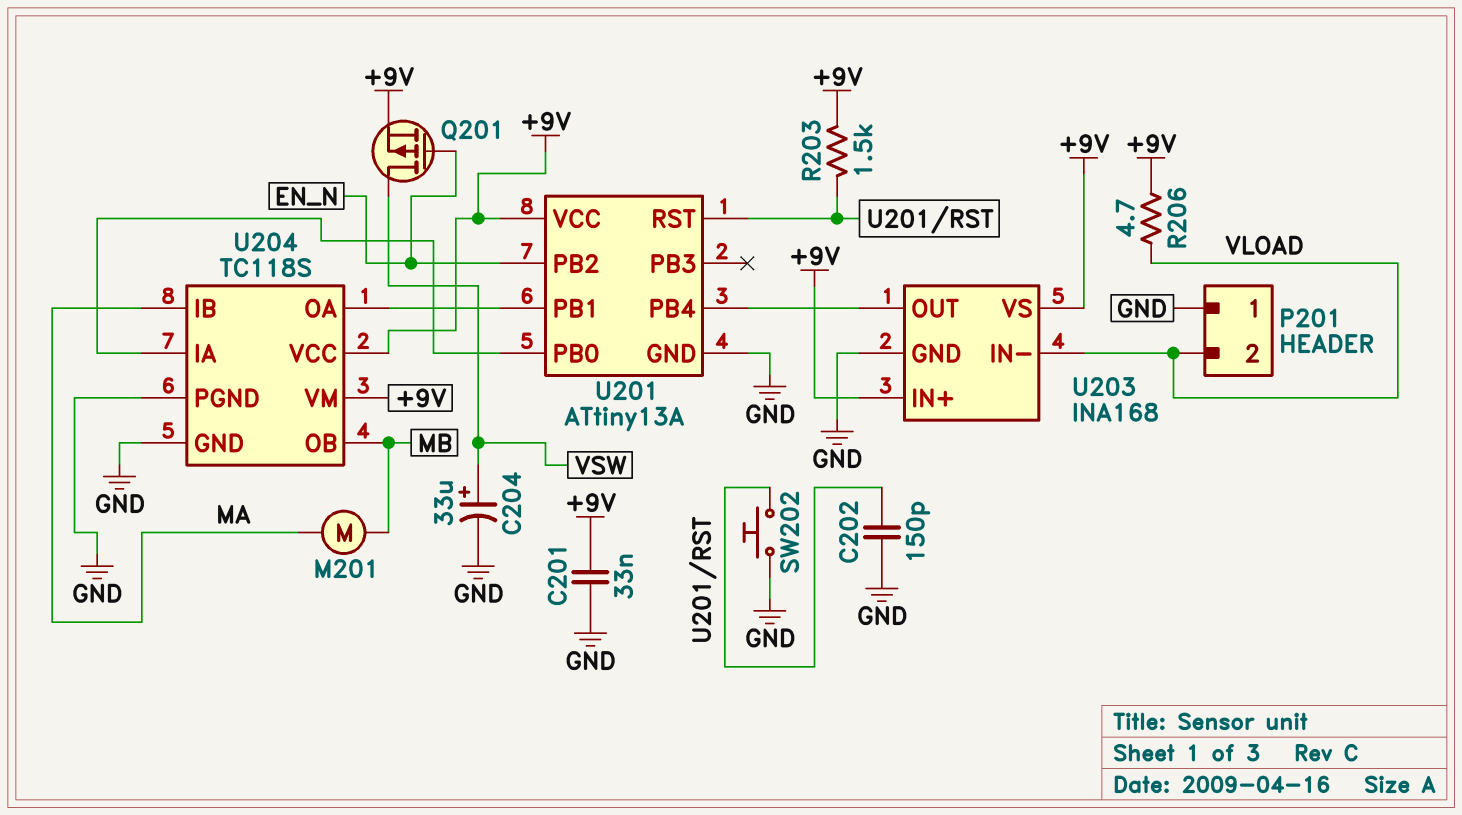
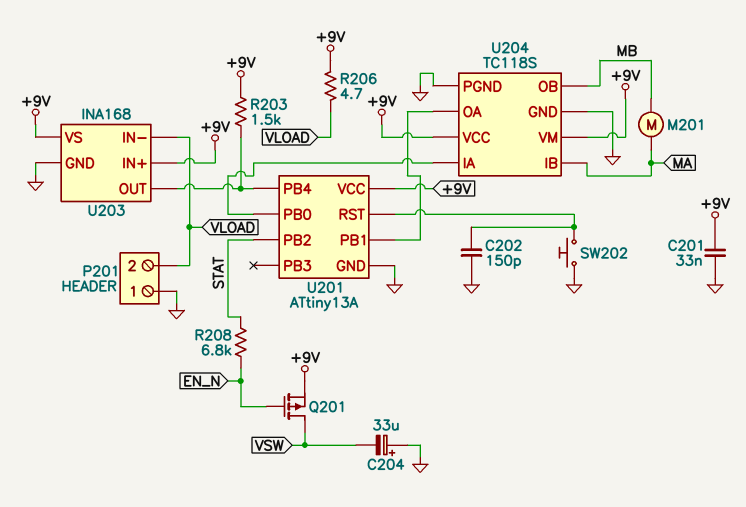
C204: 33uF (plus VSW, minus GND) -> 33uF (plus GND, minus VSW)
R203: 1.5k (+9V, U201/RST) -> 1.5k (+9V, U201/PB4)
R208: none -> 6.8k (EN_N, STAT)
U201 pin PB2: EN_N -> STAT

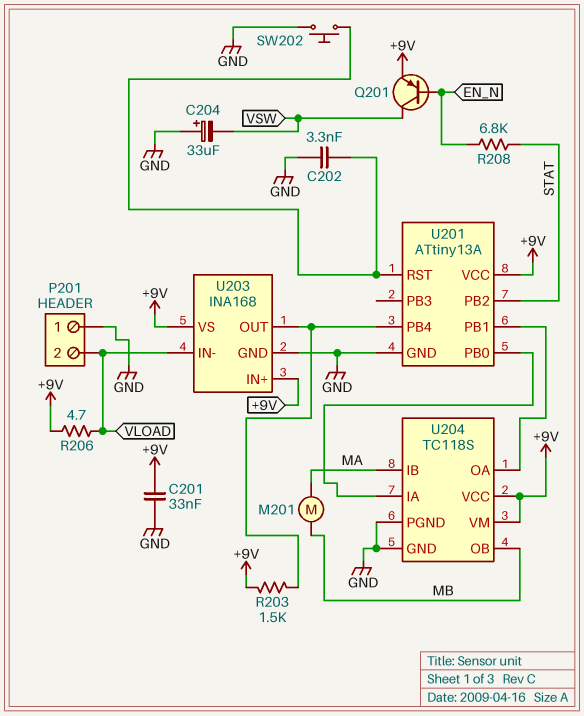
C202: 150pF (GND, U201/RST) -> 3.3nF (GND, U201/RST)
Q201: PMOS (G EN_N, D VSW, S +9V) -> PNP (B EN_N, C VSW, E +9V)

■ ■ ■ ■ ■ ■ ■

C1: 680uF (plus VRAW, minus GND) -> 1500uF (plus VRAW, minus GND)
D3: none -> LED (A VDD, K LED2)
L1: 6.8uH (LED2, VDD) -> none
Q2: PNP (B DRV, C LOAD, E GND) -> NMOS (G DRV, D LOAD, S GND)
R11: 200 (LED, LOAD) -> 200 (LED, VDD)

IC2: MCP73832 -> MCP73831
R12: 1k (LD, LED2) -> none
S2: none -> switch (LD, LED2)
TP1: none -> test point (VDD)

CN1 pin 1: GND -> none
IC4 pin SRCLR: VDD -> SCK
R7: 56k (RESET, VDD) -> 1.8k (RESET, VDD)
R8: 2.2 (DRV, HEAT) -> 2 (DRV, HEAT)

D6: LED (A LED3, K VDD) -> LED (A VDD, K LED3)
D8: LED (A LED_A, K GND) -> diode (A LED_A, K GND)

■ ■ ■ ■ ■ ■ ■

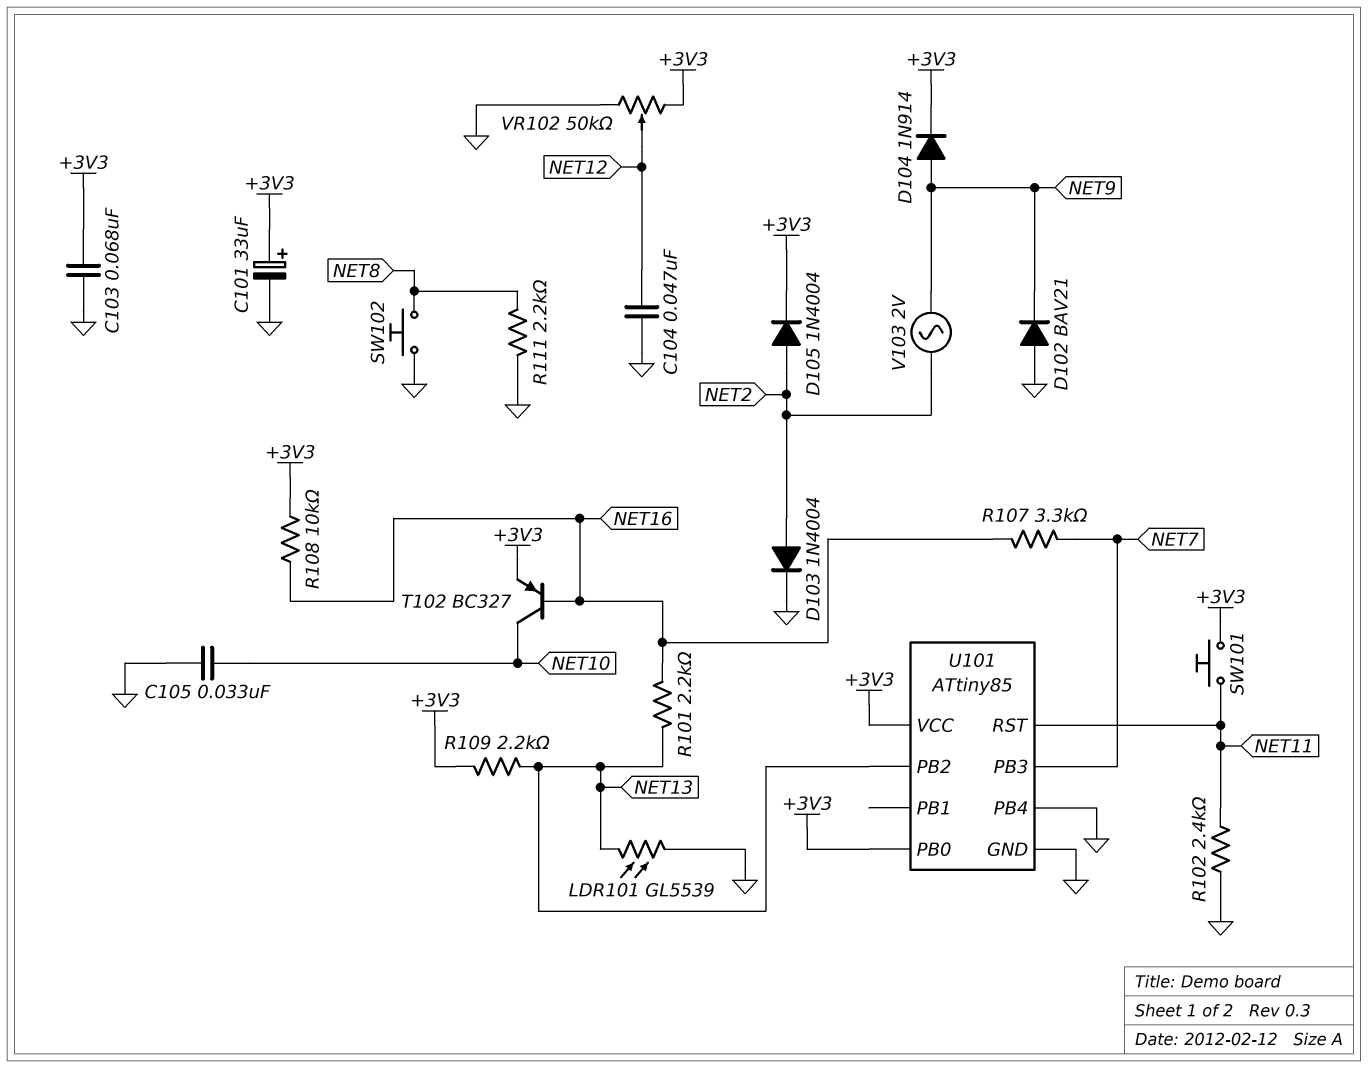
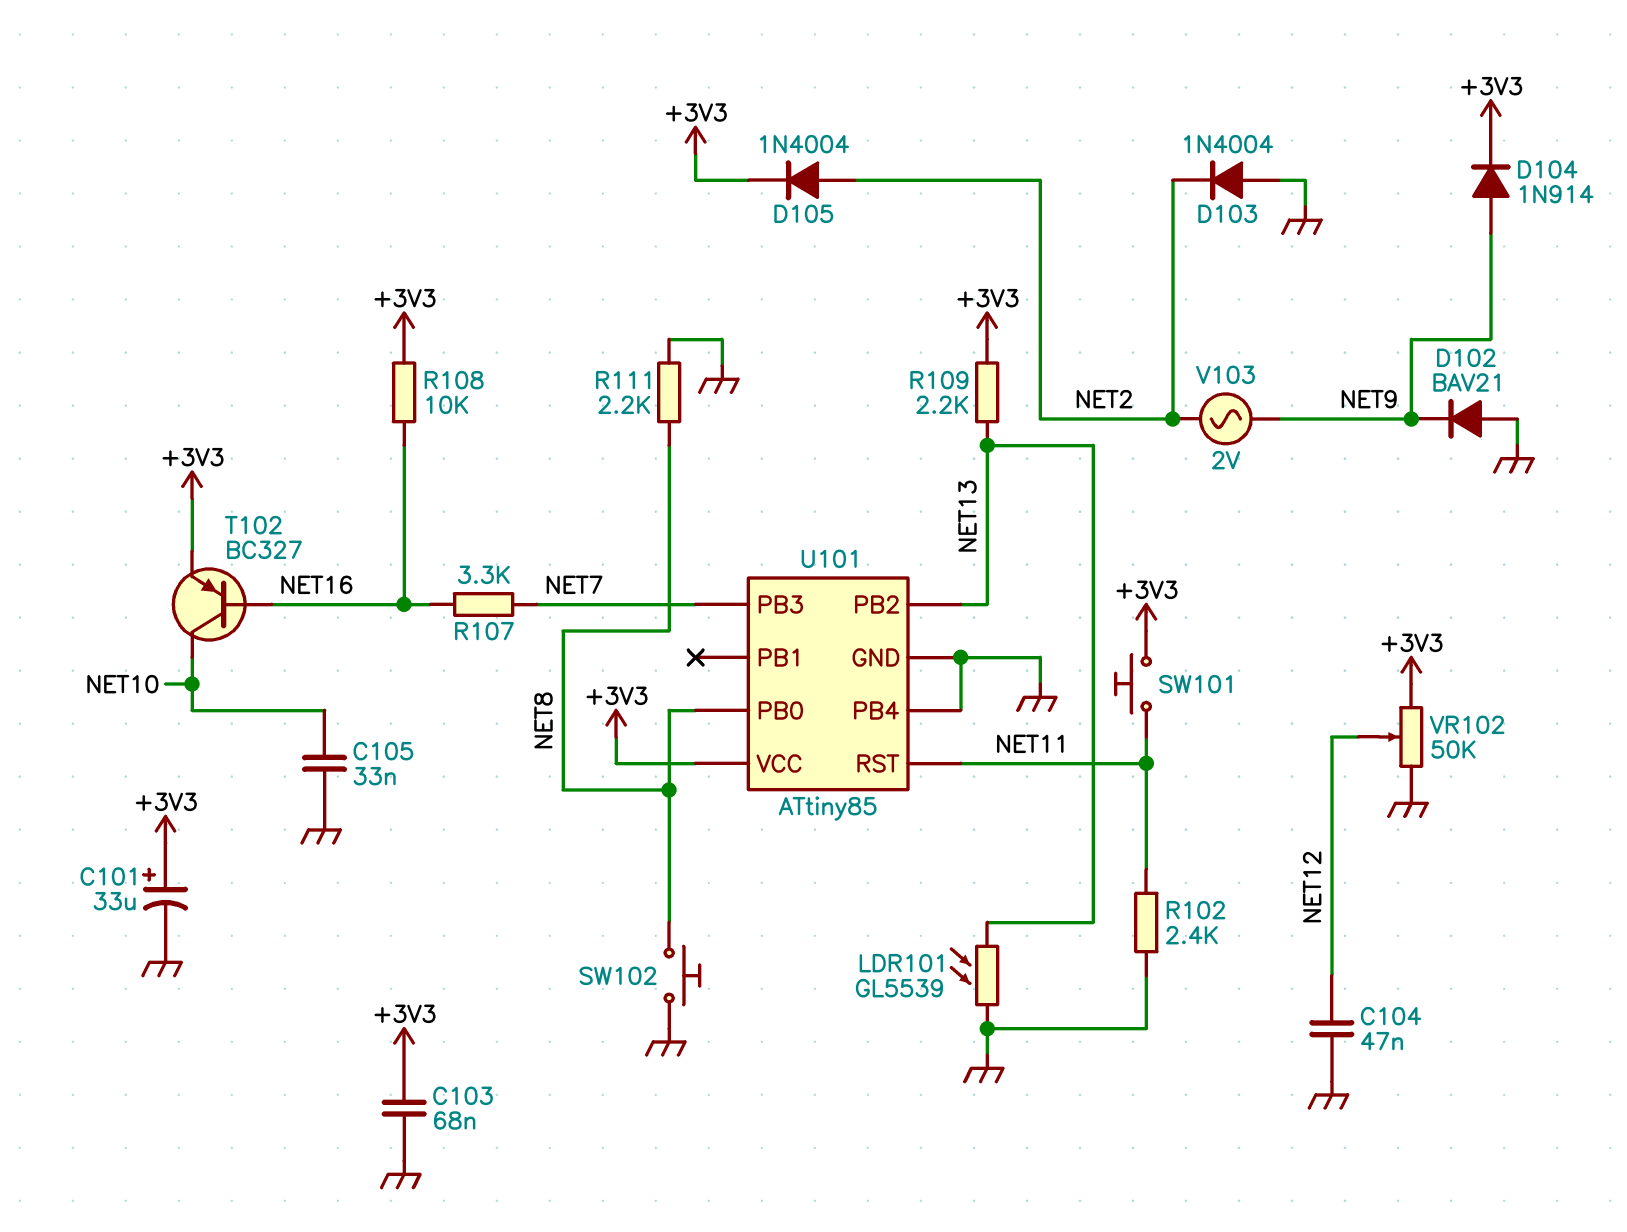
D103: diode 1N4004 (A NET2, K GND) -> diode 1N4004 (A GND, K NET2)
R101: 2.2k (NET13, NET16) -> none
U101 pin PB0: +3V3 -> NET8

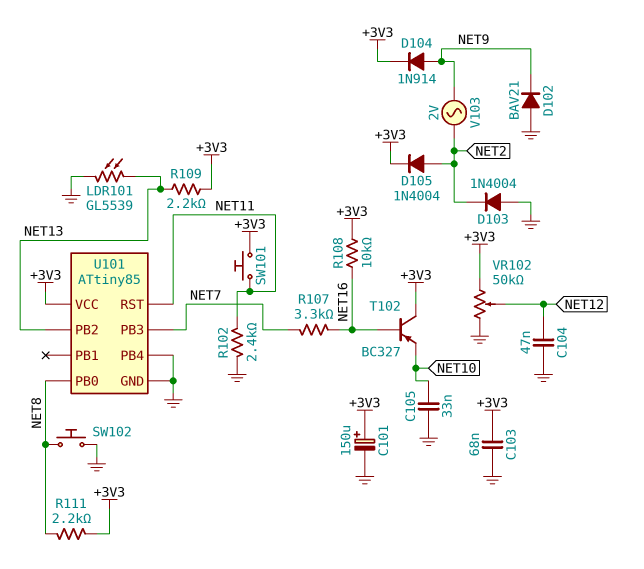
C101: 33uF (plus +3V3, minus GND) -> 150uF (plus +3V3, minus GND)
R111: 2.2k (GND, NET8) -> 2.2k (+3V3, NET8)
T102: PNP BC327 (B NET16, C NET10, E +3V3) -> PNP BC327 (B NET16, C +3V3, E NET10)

■ ■ ■ ■ ■ ■ ■

WORK INSTRUCTION:
Quote word for word only the lines above from the one containing "C204: 33uF (plus" through the one containing "C202: 150pF (GND, U201/RST)". Pictures stay out of your copy.

YOUR SOLUTION:
C204: 33uF (plus VSW, minus GND) -> 33uF (plus GND, minus VSW)
R203: 1.5k (+9V, U201/RST) -> 1.5k (+9V, U201/PB4)
R208: none -> 6.8k (EN_N, STAT)
U201 pin PB2: EN_N -> STAT

C202: 150pF (GND, U201/RST) -> 3.3nF (GND, U201/RST)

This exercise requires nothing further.